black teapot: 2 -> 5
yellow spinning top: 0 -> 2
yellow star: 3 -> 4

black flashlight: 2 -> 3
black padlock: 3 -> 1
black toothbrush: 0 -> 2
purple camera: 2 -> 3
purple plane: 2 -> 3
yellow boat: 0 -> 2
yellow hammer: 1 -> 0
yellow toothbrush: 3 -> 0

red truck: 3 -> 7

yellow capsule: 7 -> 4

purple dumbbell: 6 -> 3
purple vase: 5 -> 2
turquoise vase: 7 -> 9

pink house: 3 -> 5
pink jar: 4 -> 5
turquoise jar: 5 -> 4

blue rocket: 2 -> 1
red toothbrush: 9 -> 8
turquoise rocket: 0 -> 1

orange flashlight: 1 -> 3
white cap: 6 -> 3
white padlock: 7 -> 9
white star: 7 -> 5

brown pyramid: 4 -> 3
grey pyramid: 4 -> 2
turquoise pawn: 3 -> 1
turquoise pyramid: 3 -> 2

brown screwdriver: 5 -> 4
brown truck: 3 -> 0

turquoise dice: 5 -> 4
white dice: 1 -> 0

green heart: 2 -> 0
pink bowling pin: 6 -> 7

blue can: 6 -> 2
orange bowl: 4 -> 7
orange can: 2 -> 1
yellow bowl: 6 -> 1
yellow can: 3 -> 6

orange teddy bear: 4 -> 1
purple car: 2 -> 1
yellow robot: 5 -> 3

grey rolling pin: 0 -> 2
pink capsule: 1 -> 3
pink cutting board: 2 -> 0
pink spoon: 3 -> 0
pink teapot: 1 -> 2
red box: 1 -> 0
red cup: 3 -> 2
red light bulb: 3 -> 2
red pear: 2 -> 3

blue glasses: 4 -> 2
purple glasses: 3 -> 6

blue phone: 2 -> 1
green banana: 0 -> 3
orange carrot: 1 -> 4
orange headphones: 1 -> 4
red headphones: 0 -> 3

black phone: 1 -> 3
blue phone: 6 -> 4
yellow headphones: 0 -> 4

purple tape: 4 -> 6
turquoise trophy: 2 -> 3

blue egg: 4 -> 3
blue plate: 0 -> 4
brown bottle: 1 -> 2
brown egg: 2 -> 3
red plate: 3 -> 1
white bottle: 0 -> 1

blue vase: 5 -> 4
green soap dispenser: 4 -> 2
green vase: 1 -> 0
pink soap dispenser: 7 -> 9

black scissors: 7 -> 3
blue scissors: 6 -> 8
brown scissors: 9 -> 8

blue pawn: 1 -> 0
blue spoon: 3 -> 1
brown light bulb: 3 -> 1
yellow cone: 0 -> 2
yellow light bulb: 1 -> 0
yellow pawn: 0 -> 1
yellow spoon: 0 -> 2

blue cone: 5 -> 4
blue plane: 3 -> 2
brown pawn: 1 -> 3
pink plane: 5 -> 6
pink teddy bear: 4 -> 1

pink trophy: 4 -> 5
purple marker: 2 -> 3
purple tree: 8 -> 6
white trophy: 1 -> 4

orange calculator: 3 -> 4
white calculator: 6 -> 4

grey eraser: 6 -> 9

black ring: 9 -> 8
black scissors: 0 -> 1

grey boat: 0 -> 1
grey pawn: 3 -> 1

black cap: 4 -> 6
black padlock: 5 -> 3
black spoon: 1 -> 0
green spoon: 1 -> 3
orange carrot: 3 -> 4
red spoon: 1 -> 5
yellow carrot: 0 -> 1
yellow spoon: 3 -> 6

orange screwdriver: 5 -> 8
------------------------------------
▶ **Problem**
All that belongs in the answer is the lines from the start of the entries above through the line containing "purple car: 2 -> 1", each given exactly.

▶ **Task output**
black teapot: 2 -> 5
yellow spinning top: 0 -> 2
yellow star: 3 -> 4

black flashlight: 2 -> 3
black padlock: 3 -> 1
black toothbrush: 0 -> 2
purple camera: 2 -> 3
purple plane: 2 -> 3
yellow boat: 0 -> 2
yellow hammer: 1 -> 0
yellow toothbrush: 3 -> 0

red truck: 3 -> 7

yellow capsule: 7 -> 4

purple dumbbell: 6 -> 3
purple vase: 5 -> 2
turquoise vase: 7 -> 9

pink house: 3 -> 5
pink jar: 4 -> 5
turquoise jar: 5 -> 4

blue rocket: 2 -> 1
red toothbrush: 9 -> 8
turquoise rocket: 0 -> 1

orange flashlight: 1 -> 3
white cap: 6 -> 3
white padlock: 7 -> 9
white star: 7 -> 5

brown pyramid: 4 -> 3
grey pyramid: 4 -> 2
turquoise pawn: 3 -> 1
turquoise pyramid: 3 -> 2

brown screwdriver: 5 -> 4
brown truck: 3 -> 0

turquoise dice: 5 -> 4
white dice: 1 -> 0

green heart: 2 -> 0
pink bowling pin: 6 -> 7

blue can: 6 -> 2
orange bowl: 4 -> 7
orange can: 2 -> 1
yellow bowl: 6 -> 1
yellow can: 3 -> 6

orange teddy bear: 4 -> 1
purple car: 2 -> 1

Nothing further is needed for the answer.